EXERCISE – Print the line containing "R6: 82k (GND, KEY) -> 82k (SDA, VA)" and each line after it through the end of the material below, exactly as it appears, but skip the pictures.
━━━━━━━━━━━━━━━━━━━━━━━━━━━━━━
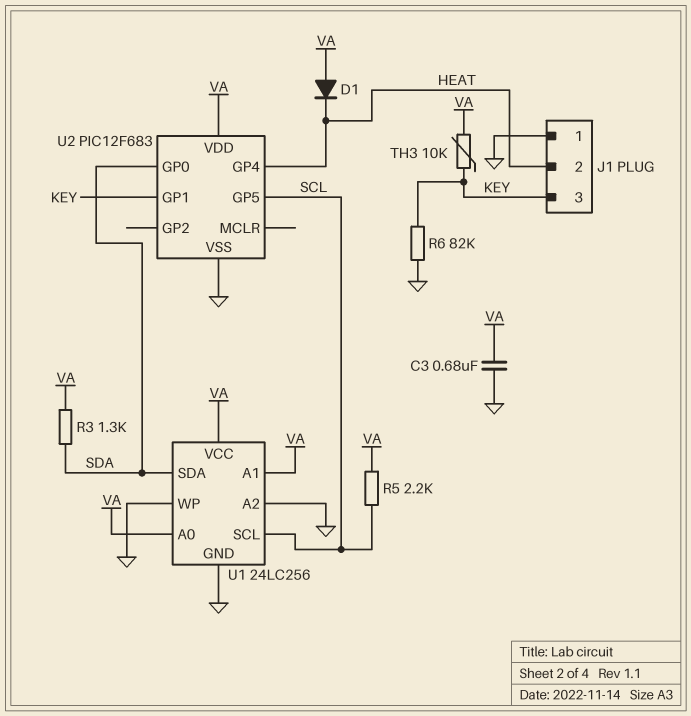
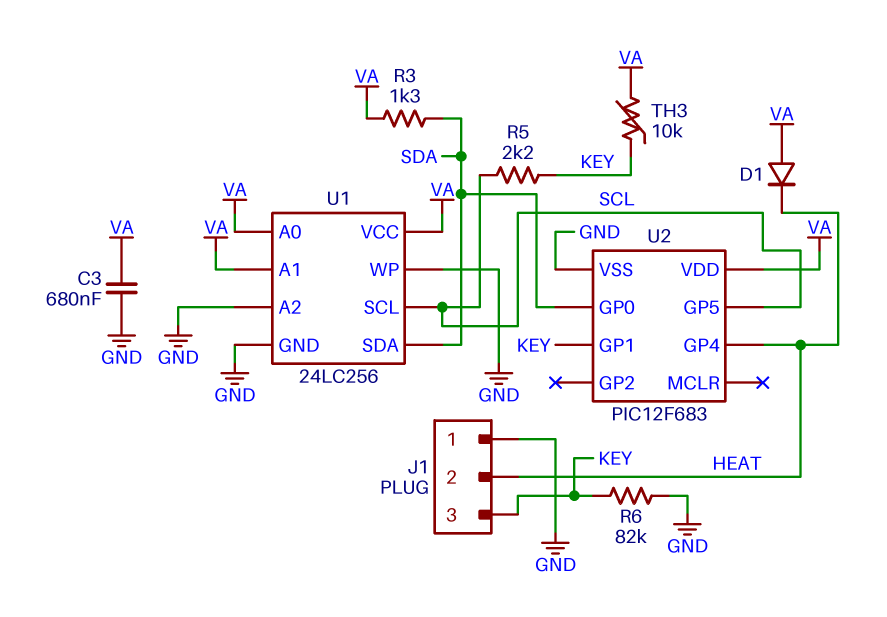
R5: 2.2k (SCL, VA) -> 2.2k (KEY, SCL)

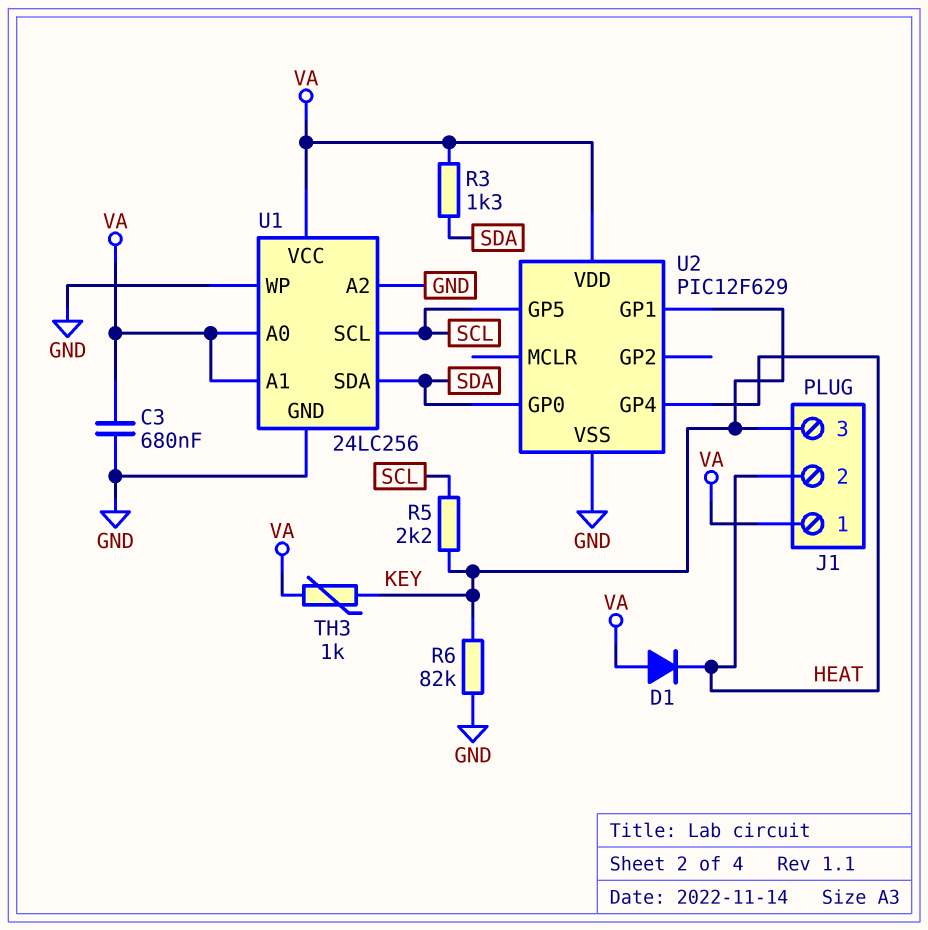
J1 pin 1: GND -> VA
TH3: 10k (KEY, VA) -> 1k (KEY, VA)
U2: PIC12F683 -> PIC12F629

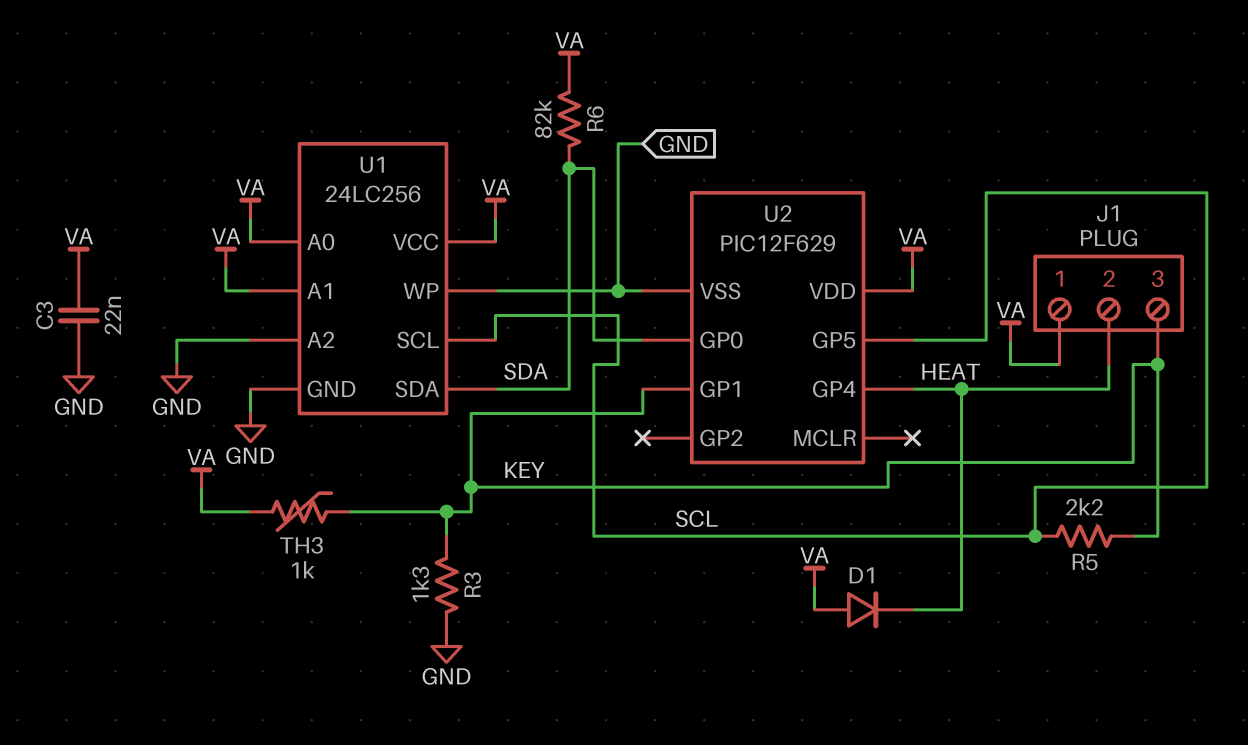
C3: 680nF (GND, VA) -> 22nF (GND, VA)
R3: 1.3k (SDA, VA) -> 1.3k (GND, KEY)
R6: 82k (GND, KEY) -> 82k (SDA, VA)

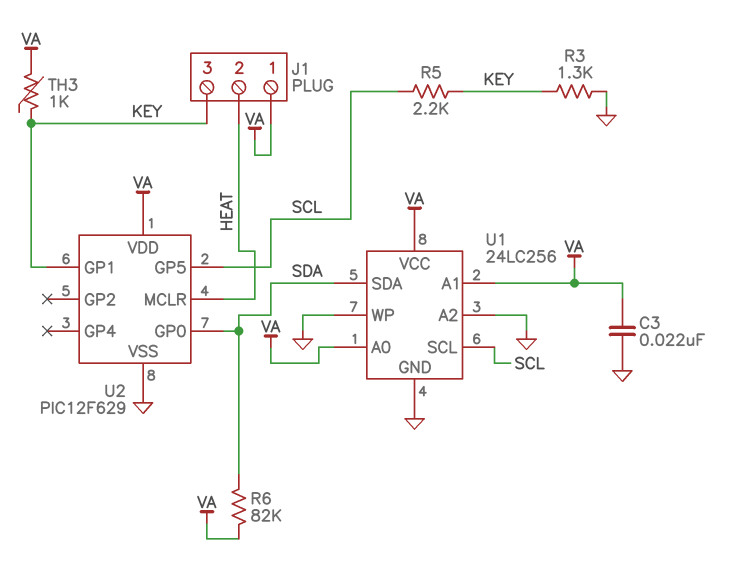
D1: diode (A VA, K HEAT) -> none
U2 pin GP4: HEAT -> none
U2 pin MCLR: none -> HEAT

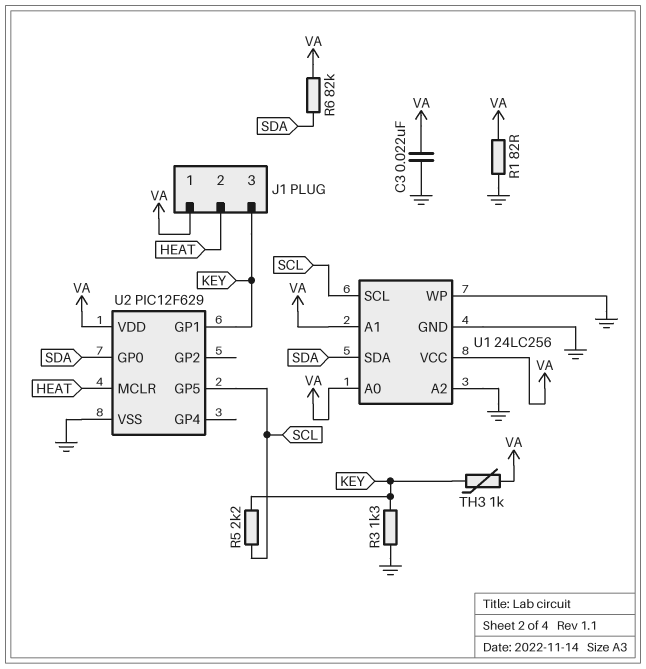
R1: none -> 82 (GND, VA)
━━━━━━━━━━━━━━━━━━━━━━━━━━━━━━
WRITTEN SOLUTION –
R6: 82k (GND, KEY) -> 82k (SDA, VA)

D1: diode (A VA, K HEAT) -> none
U2 pin GP4: HEAT -> none
U2 pin MCLR: none -> HEAT

R1: none -> 82 (GND, VA)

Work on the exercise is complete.